Dataset:
= Beginning of Section =

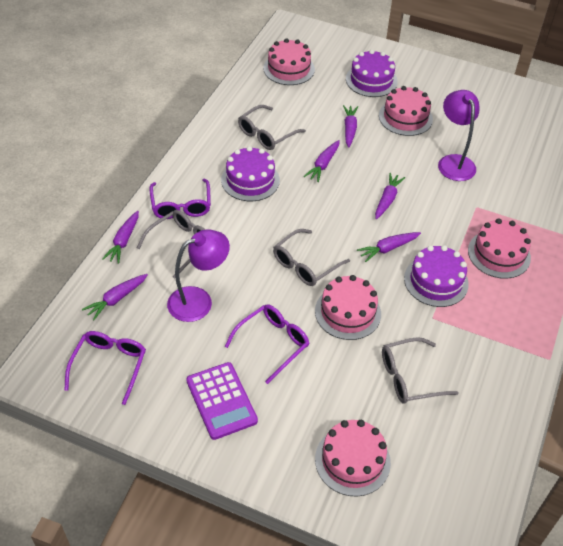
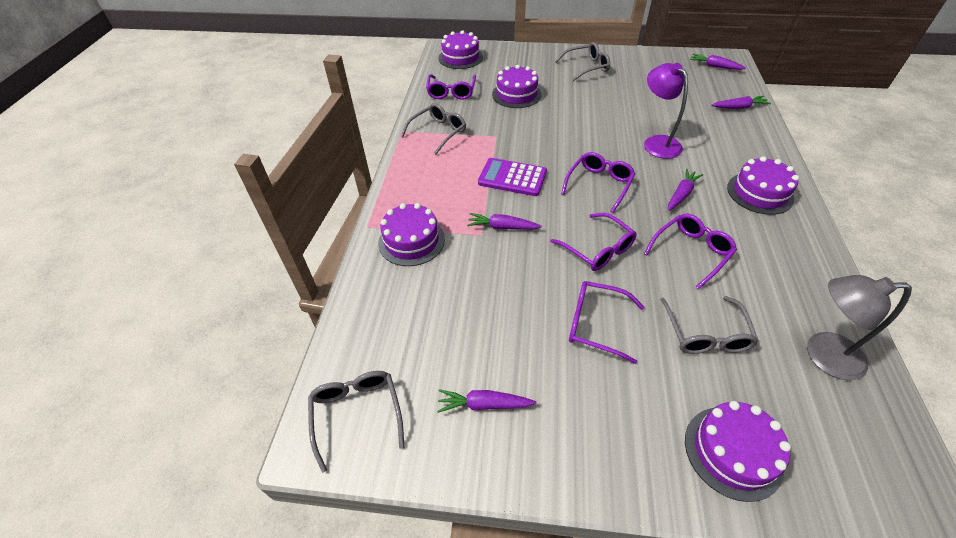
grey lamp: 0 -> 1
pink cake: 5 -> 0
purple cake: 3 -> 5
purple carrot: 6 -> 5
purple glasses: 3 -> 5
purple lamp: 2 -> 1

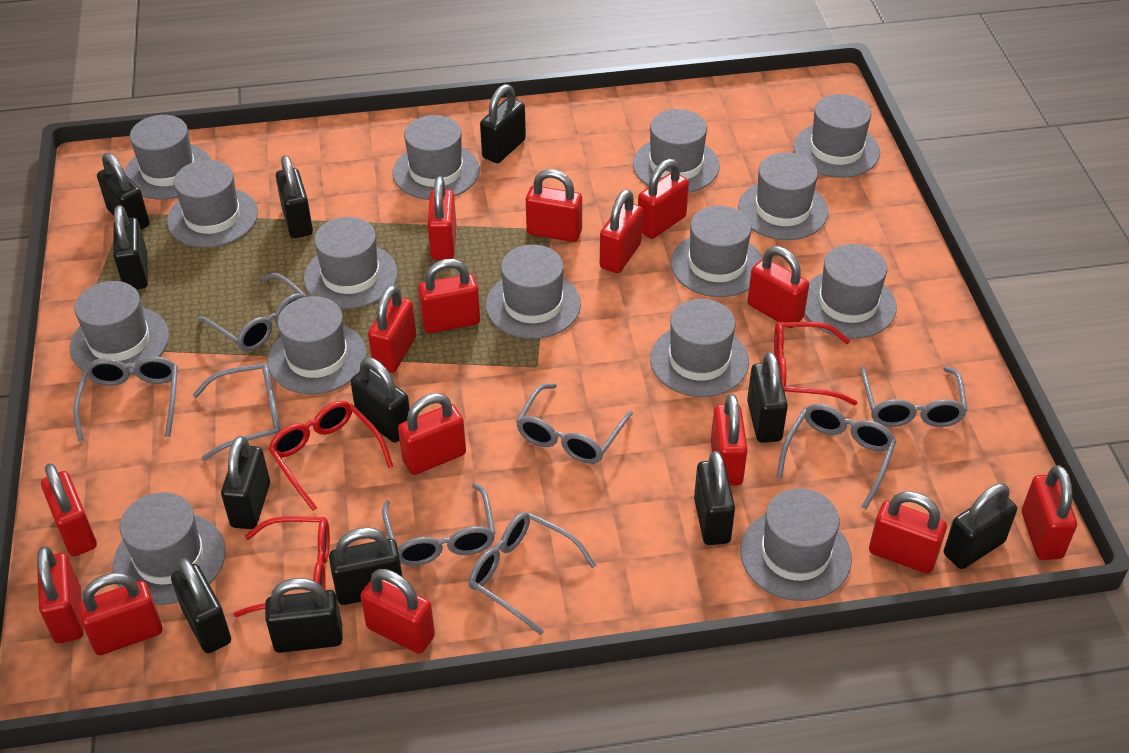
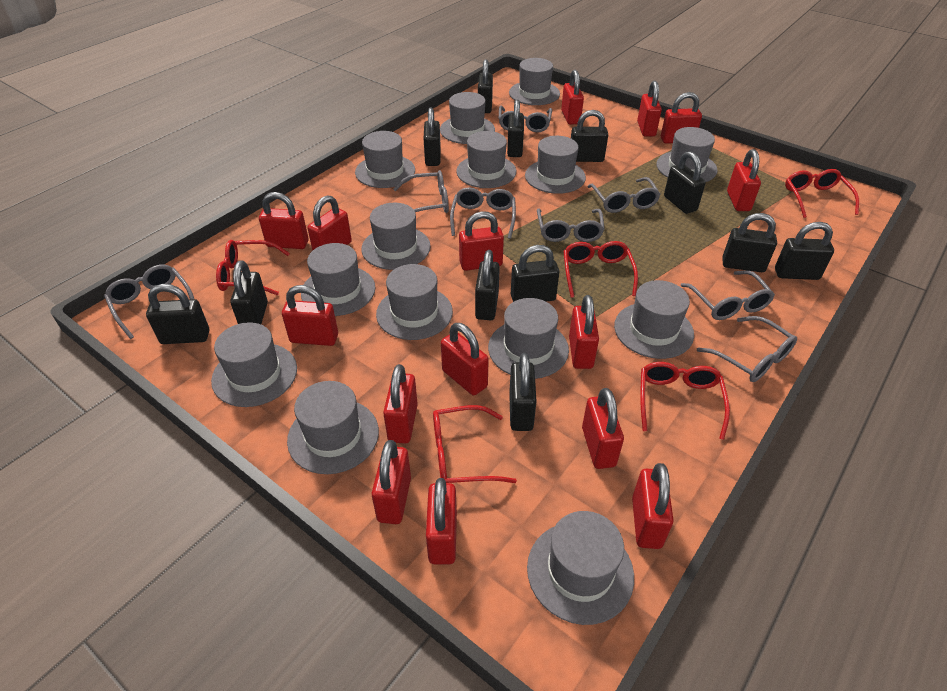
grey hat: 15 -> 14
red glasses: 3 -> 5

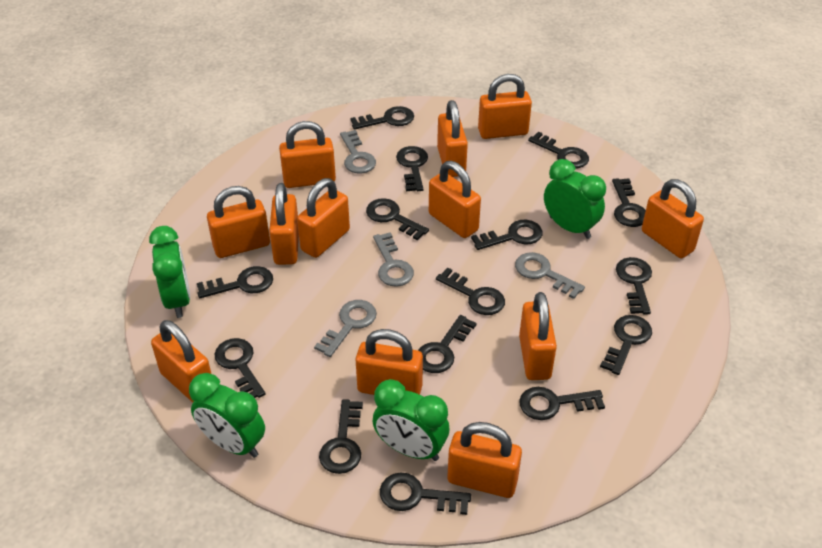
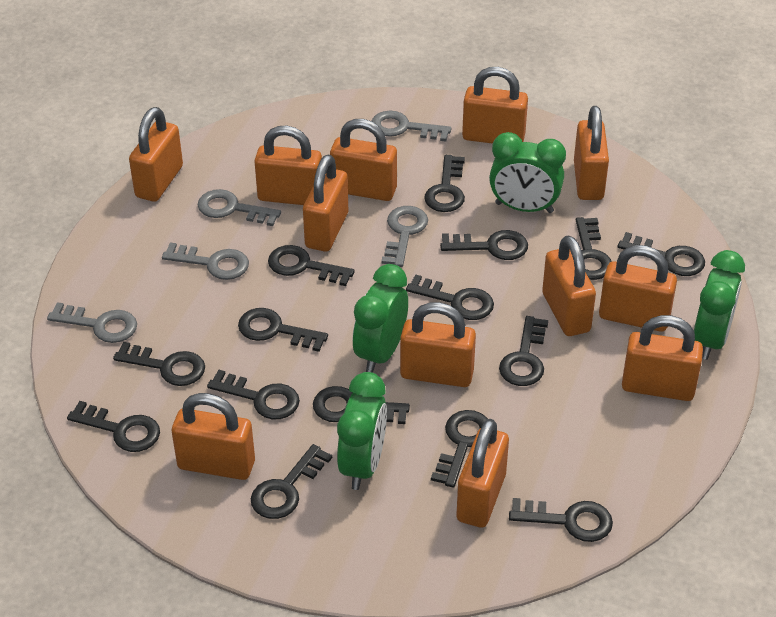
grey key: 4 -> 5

= End of Section =
= Beginning of Section =

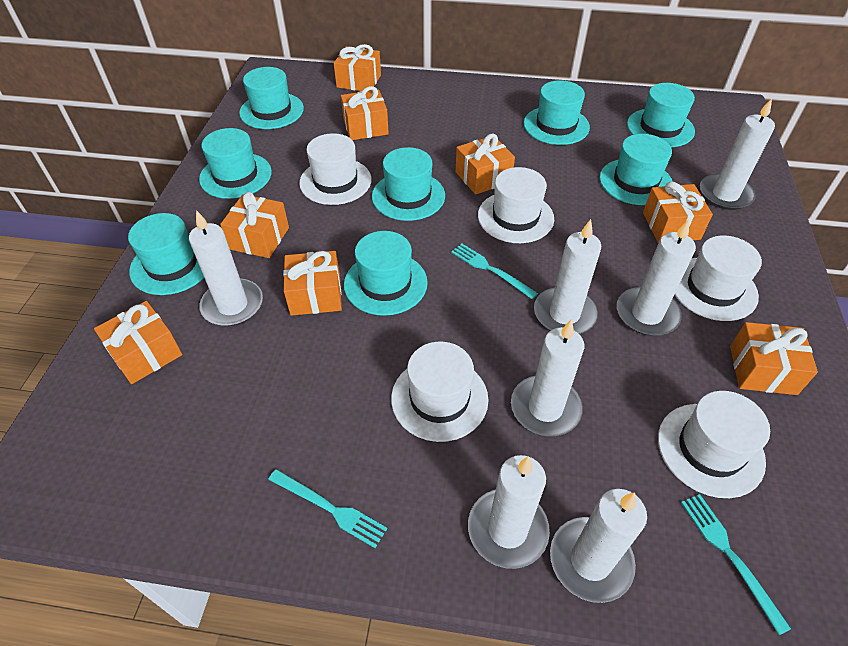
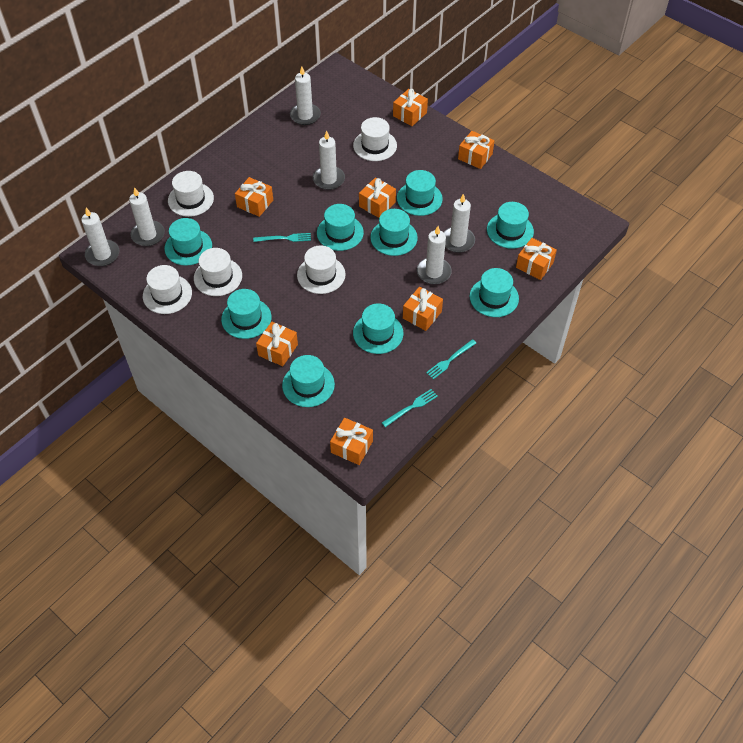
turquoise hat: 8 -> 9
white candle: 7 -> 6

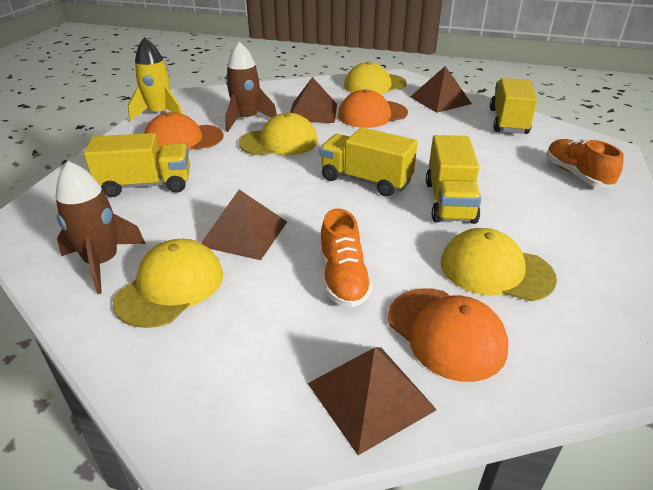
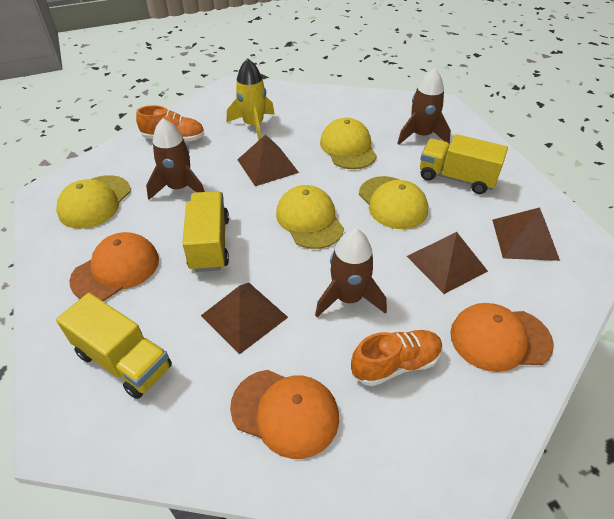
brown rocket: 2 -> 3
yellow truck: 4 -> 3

= End of Section =
= Beginning of Section =

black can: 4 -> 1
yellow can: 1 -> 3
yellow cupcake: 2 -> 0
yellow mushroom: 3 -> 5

= End of Section =

What is being asked:
Please copy out from the data above, without any picture, exactly the lines running from the one that holds "grey lamp: 0 -> 1" through the one that holds "grey key: 4 -> 5", and nothing beyond them.

Task result:
grey lamp: 0 -> 1
pink cake: 5 -> 0
purple cake: 3 -> 5
purple carrot: 6 -> 5
purple glasses: 3 -> 5
purple lamp: 2 -> 1

grey hat: 15 -> 14
red glasses: 3 -> 5

grey key: 4 -> 5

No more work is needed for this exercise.